### Exercise objective
While copying the entries exactly, leave out each picture they contain.

Stepwise shape edit descriptions
- - -

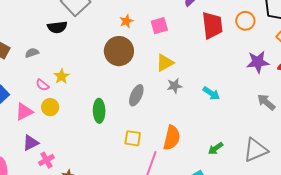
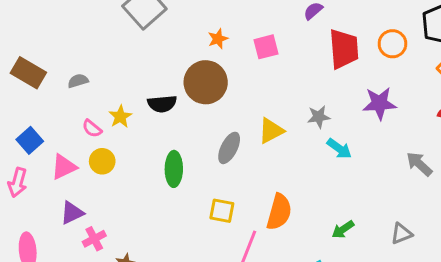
black semicircle: (57, 27) -> (162, 104), moved
purple star: (258, 62) -> (379, 103), moved
yellow triangle: (165, 63) -> (271, 131), moved
gray star: (174, 86) -> (319, 117), moved
gray triangle: (256, 150) -> (401, 234), size x0.6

- - -

### Solution to the problem
black semicircle: (57, 27) -> (162, 104), moved
purple star: (258, 62) -> (379, 103), moved
yellow triangle: (165, 63) -> (271, 131), moved
gray star: (174, 86) -> (319, 117), moved
gray triangle: (256, 150) -> (401, 234), size x0.6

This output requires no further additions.